→ What you will do
Restate verbatim the span of lines below between the line with "camera: 145 degrees left, 10 degrees up" and the line with "green bowling pin [623,184,657,264]", including those two lines, and only that span.

(Object change descriptions)
= Beginning of Section =
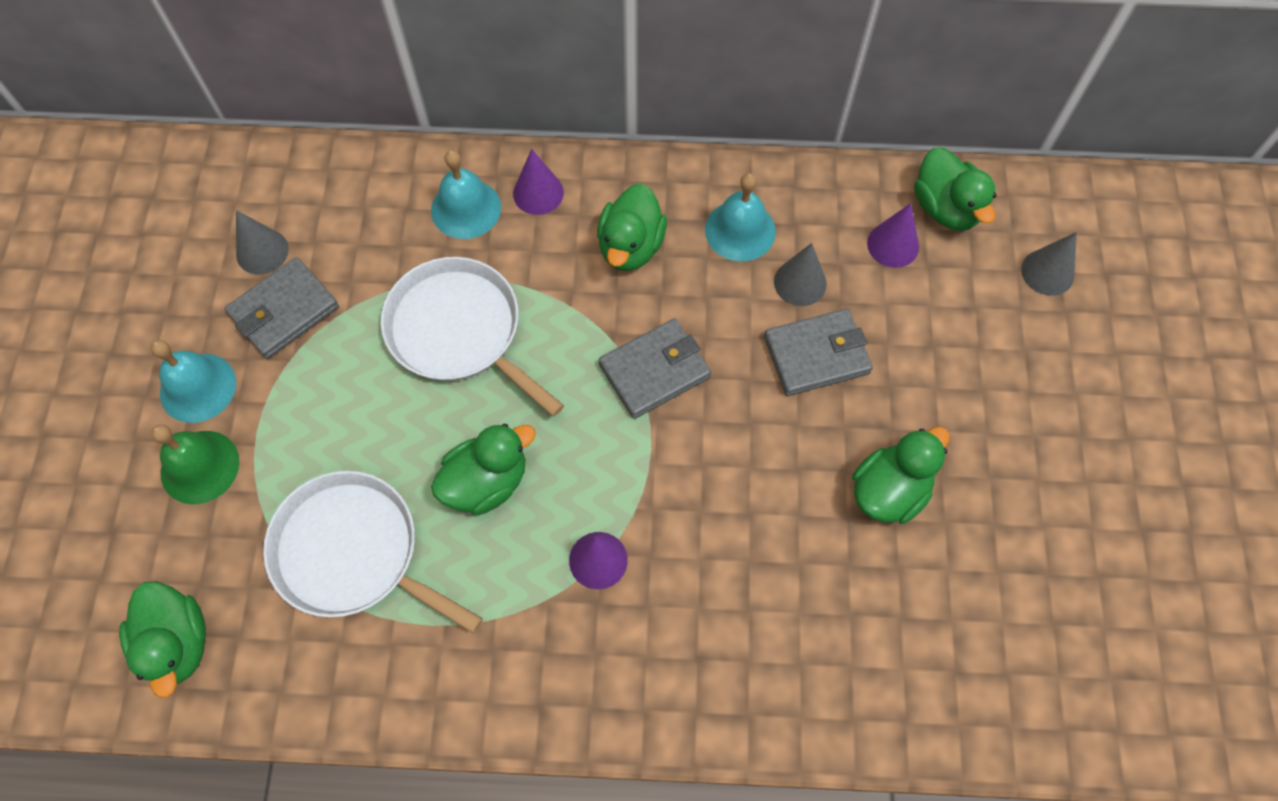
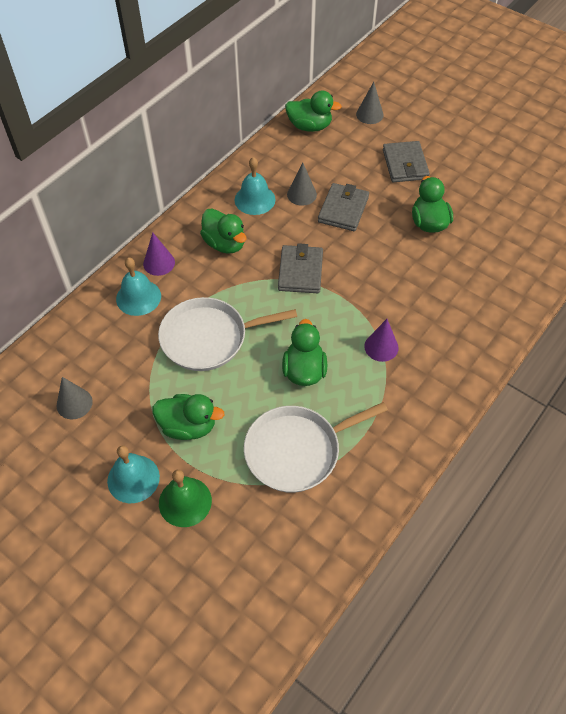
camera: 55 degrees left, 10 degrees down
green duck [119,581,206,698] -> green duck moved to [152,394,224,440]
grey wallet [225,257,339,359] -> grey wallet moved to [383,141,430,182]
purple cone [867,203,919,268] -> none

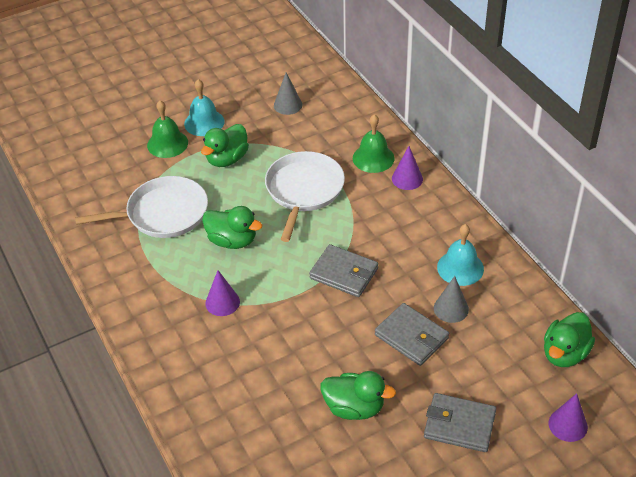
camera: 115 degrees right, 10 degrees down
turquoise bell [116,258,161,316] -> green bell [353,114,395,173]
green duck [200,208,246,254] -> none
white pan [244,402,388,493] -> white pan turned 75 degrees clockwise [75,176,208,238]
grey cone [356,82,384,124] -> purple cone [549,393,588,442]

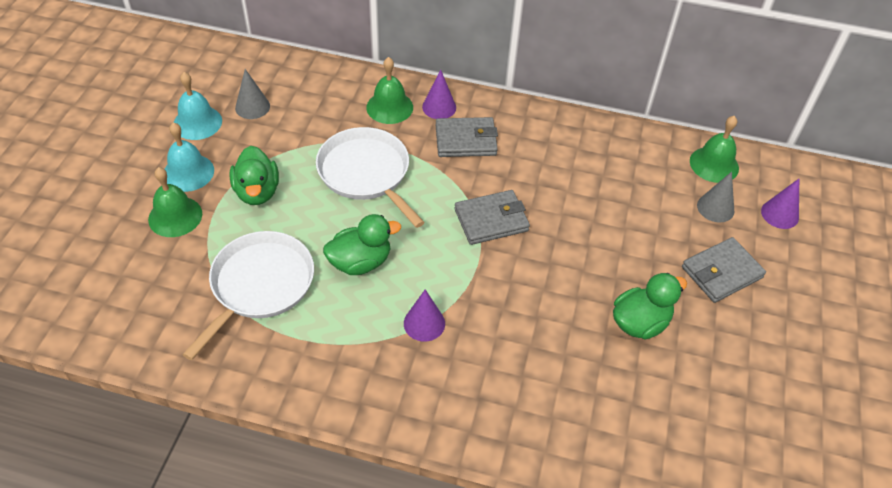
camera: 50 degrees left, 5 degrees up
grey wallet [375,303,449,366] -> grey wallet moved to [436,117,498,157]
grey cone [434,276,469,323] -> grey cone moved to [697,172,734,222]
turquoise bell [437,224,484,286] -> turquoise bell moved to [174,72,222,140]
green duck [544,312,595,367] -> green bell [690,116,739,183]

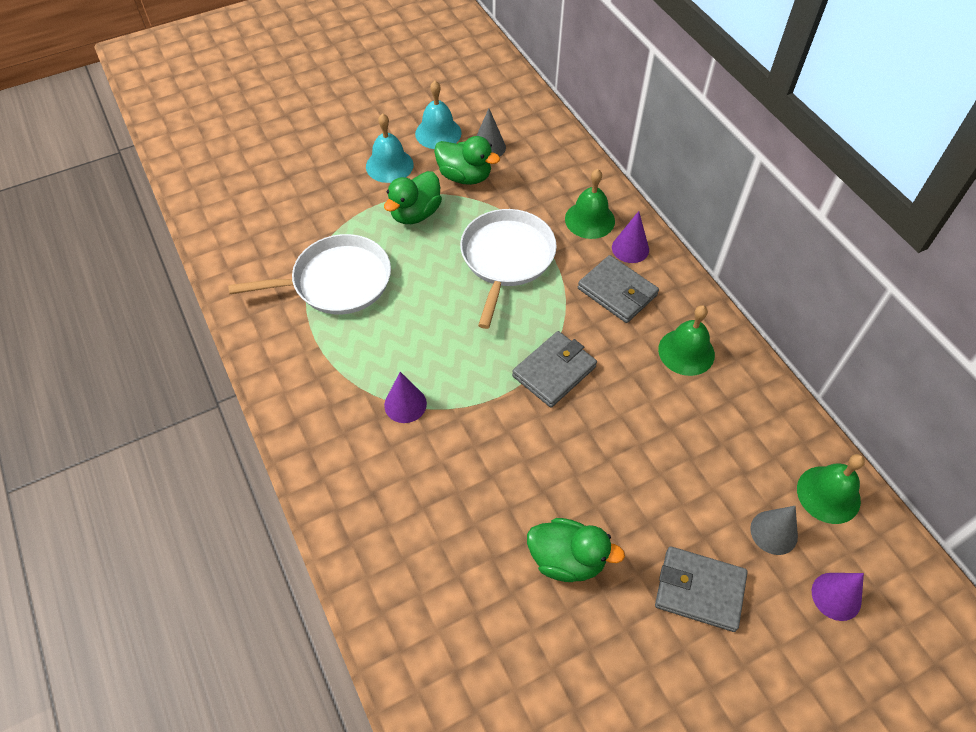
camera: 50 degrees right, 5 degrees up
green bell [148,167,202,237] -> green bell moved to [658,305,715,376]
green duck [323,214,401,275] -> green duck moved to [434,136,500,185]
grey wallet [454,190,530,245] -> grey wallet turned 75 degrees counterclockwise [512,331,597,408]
= End of Section =
= Beginning of Section =
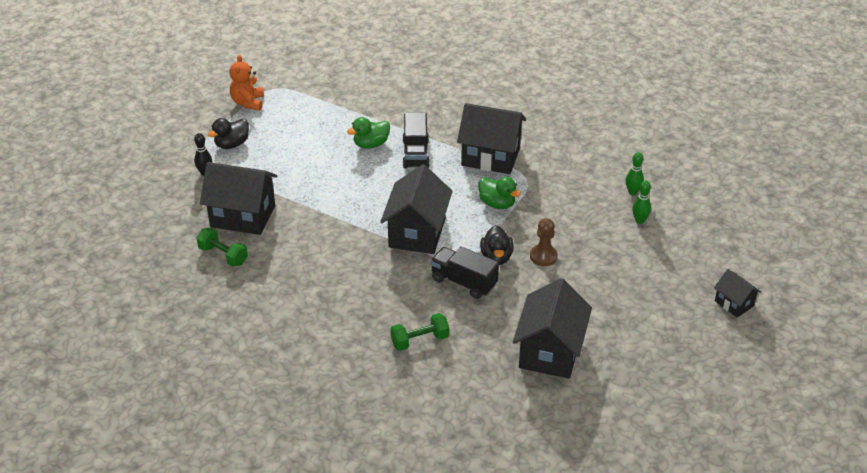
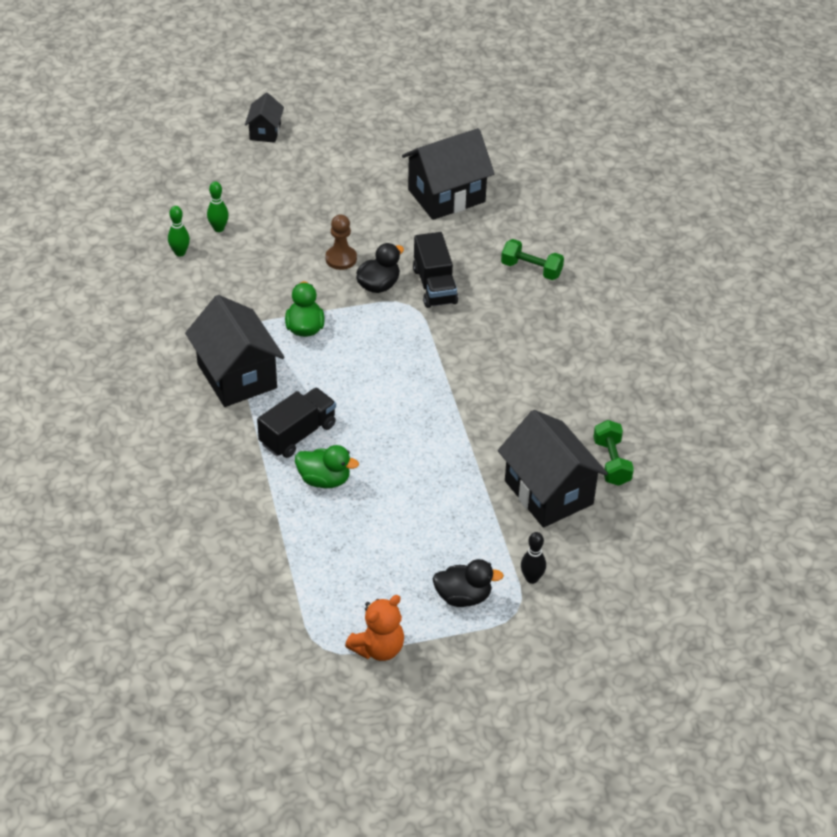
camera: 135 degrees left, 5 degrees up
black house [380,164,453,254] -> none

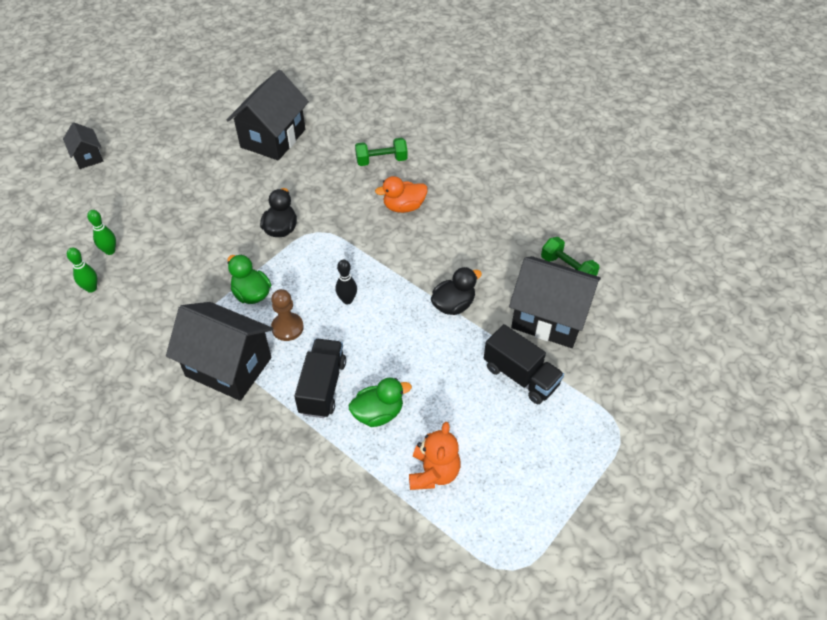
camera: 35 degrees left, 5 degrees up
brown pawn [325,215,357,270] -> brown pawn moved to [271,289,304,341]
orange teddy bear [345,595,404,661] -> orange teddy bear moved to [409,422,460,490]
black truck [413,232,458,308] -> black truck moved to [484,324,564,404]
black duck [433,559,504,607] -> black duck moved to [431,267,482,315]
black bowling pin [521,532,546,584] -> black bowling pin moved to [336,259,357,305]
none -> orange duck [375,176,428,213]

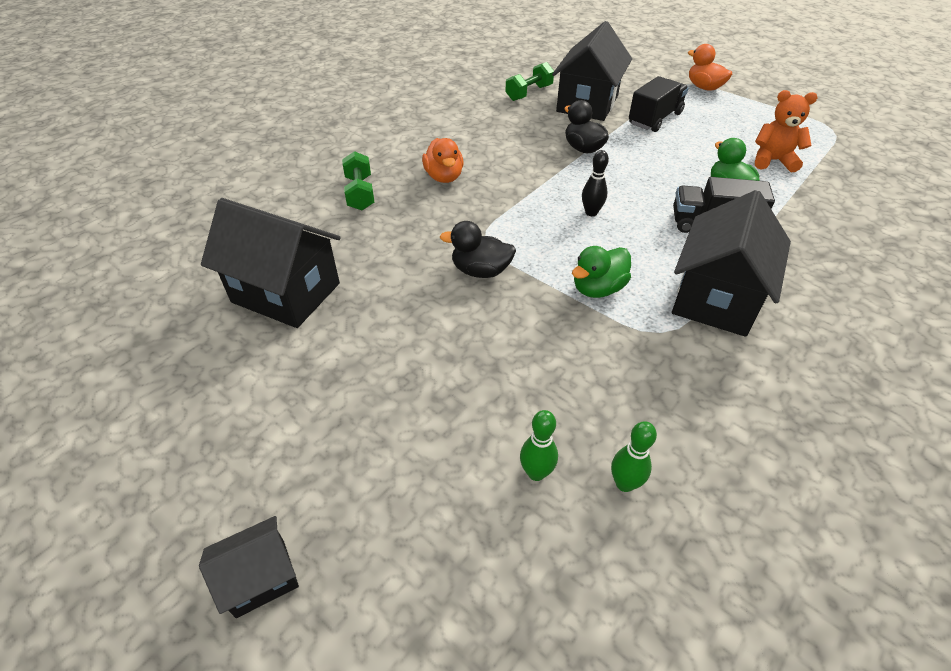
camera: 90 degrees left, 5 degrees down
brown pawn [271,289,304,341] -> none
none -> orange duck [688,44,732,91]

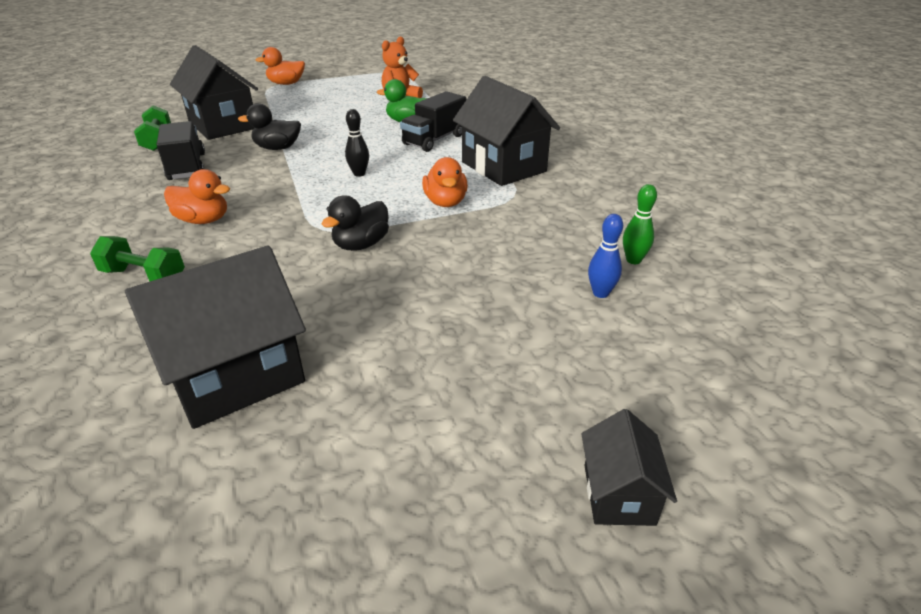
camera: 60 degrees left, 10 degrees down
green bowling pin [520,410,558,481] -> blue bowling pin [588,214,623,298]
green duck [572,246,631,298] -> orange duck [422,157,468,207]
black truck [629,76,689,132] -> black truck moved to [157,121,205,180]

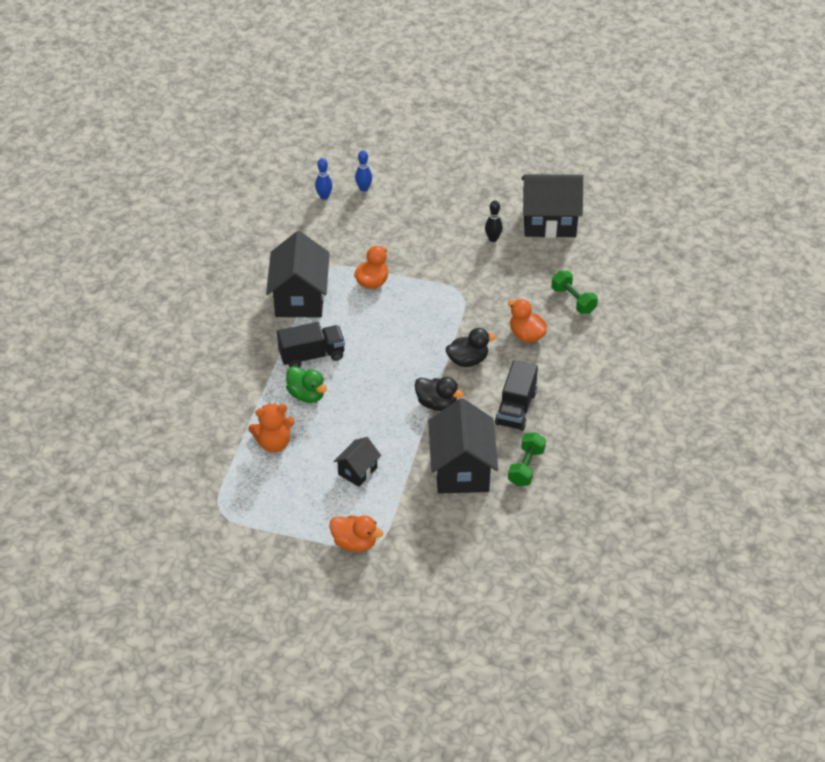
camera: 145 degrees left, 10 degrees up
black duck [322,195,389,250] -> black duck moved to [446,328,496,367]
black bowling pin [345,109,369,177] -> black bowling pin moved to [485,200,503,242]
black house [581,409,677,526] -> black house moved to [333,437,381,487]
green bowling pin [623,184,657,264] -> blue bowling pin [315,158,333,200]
= End of Section =
→ Response
camera: 145 degrees left, 10 degrees up
black duck [322,195,389,250] -> black duck moved to [446,328,496,367]
black bowling pin [345,109,369,177] -> black bowling pin moved to [485,200,503,242]
black house [581,409,677,526] -> black house moved to [333,437,381,487]
green bowling pin [623,184,657,264] -> blue bowling pin [315,158,333,200]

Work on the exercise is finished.